'''

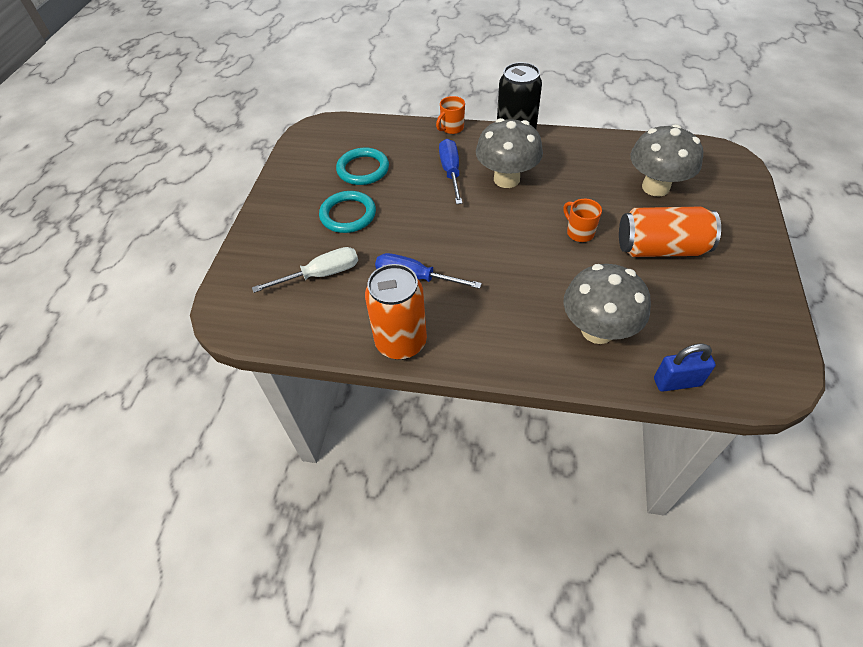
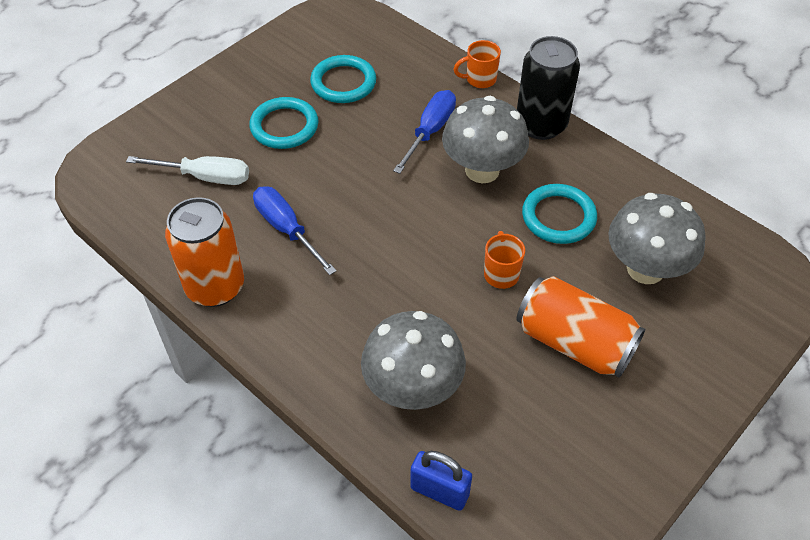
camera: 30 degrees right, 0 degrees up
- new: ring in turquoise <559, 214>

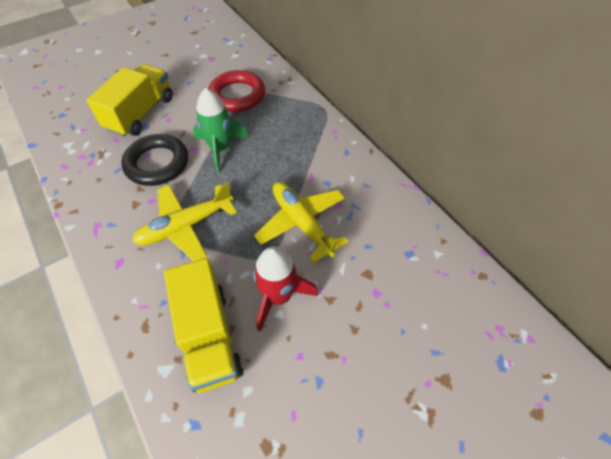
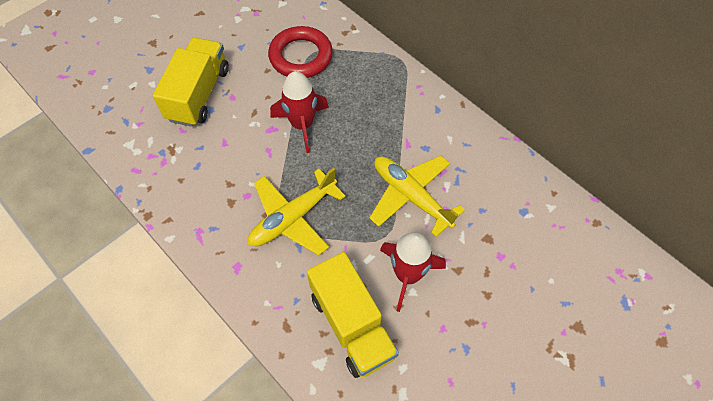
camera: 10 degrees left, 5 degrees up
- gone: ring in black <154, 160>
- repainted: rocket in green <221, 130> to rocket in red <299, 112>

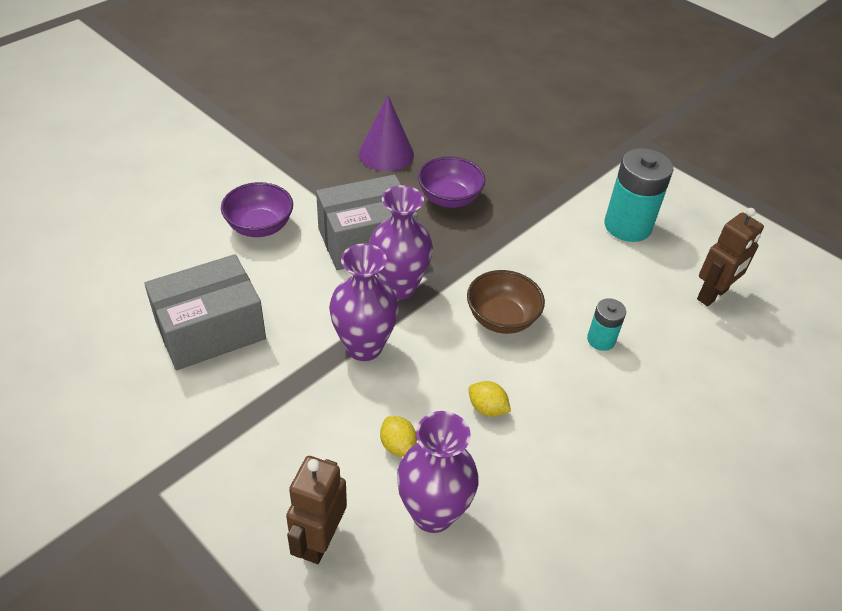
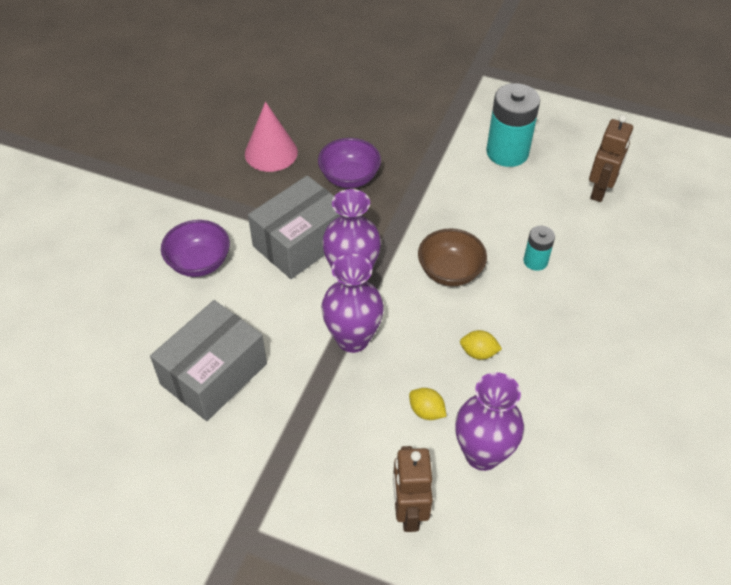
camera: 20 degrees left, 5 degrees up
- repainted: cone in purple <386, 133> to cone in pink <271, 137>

'''

### AIM OF THE TASK
Print the records exactly, every one. Leave out the pictures.

### EXERCISE OUTPUT
camera: 30 degrees right, 0 degrees up
- new: ring in turquoise <559, 214>

camera: 10 degrees left, 5 degrees up
- gone: ring in black <154, 160>
- repainted: rocket in green <221, 130> to rocket in red <299, 112>

camera: 20 degrees left, 5 degrees up
- repainted: cone in purple <386, 133> to cone in pink <271, 137>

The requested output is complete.